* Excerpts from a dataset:
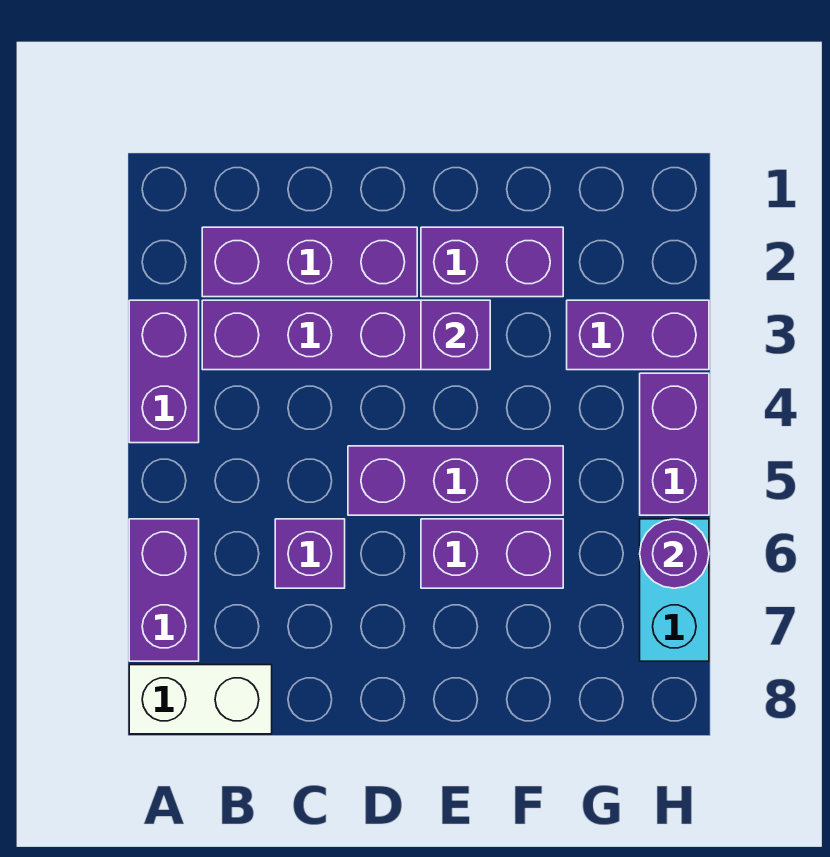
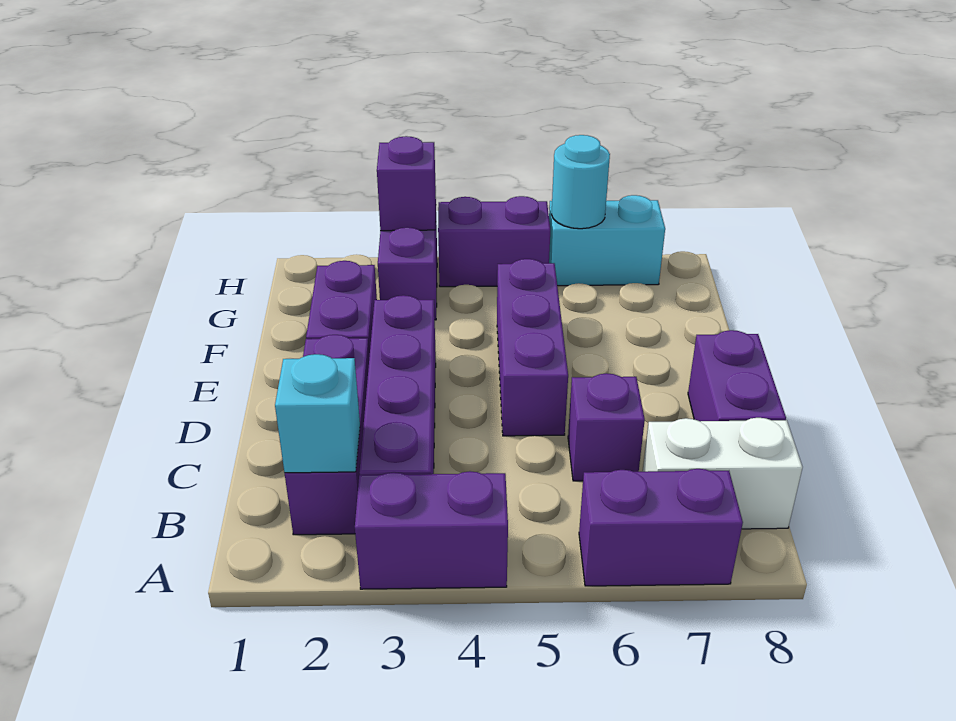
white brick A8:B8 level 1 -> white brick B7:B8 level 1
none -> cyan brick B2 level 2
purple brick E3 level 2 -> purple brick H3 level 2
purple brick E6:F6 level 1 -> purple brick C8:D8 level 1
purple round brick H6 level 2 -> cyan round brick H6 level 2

==

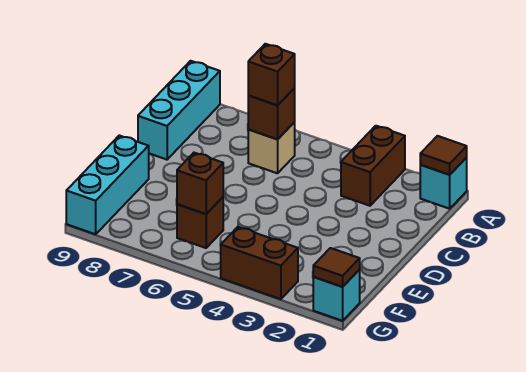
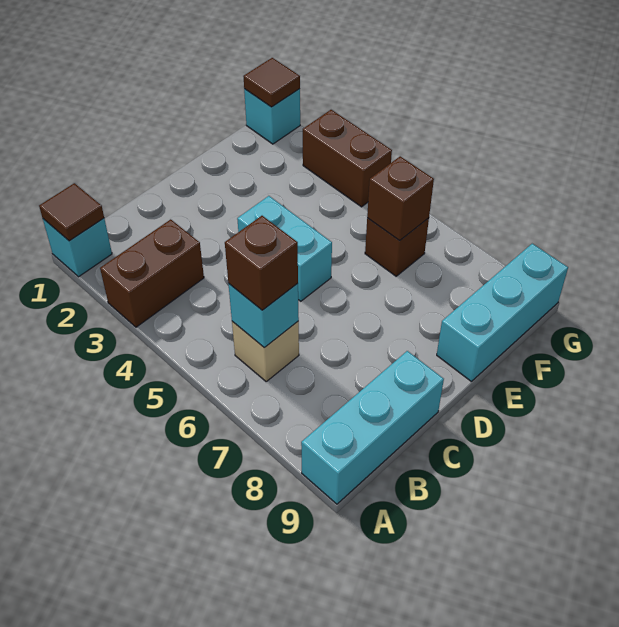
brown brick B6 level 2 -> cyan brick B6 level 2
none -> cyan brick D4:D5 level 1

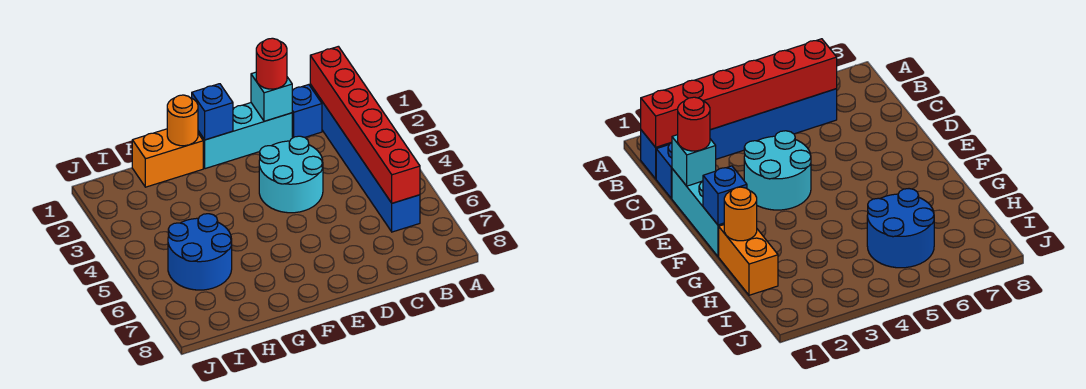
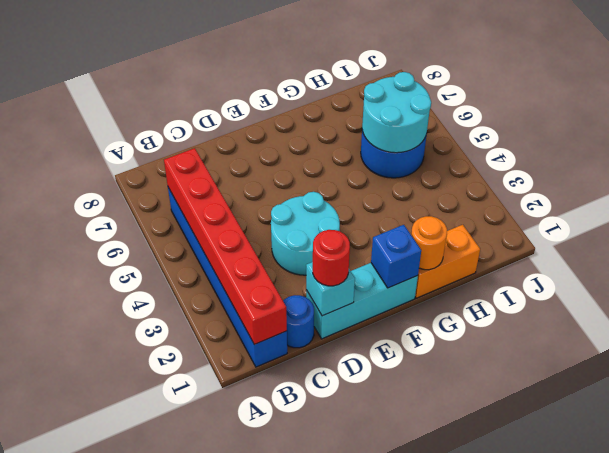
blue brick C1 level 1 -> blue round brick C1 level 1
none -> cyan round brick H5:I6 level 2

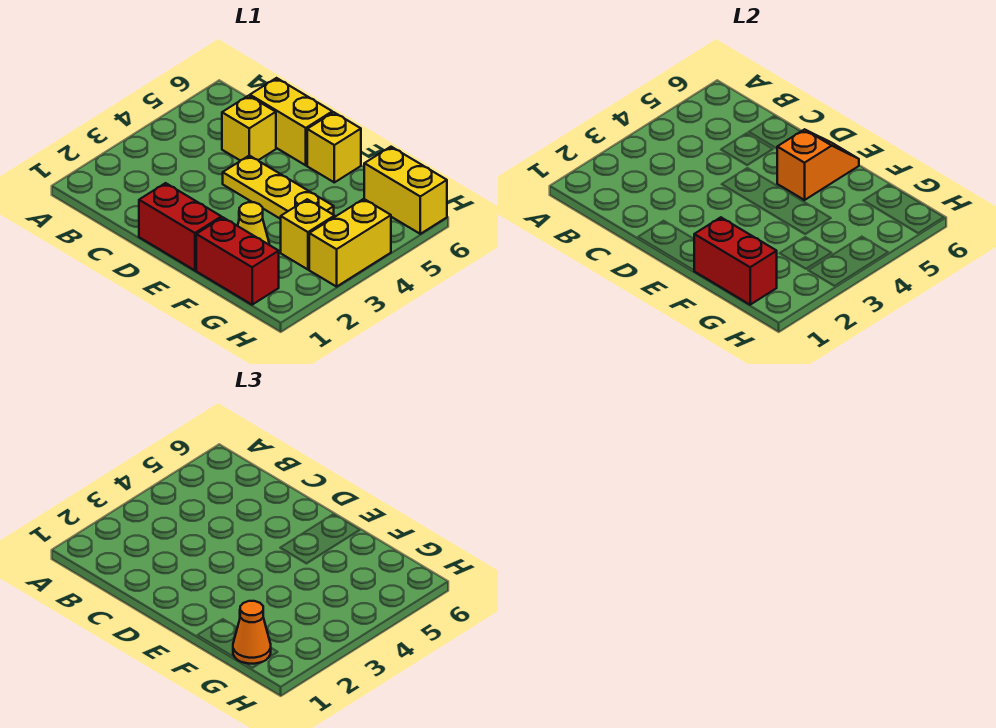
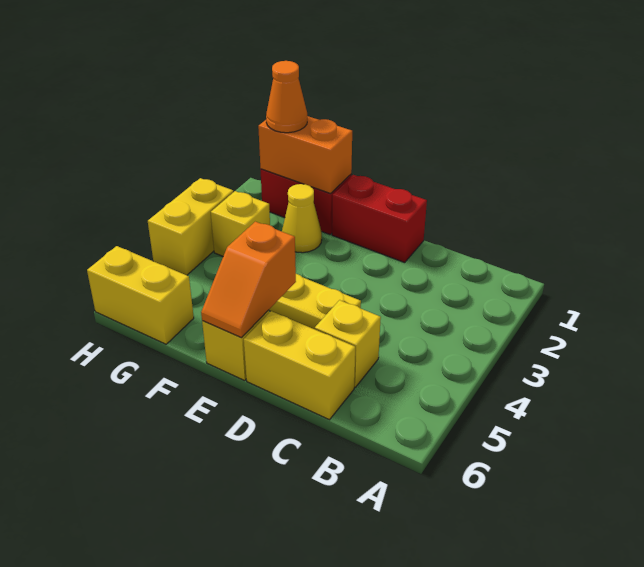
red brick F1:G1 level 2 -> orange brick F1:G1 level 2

* REQUIRED ACTION: The required answer is a single number: the count of lines in the entries that hold the string "round".

* YOUR RESPONSE: 3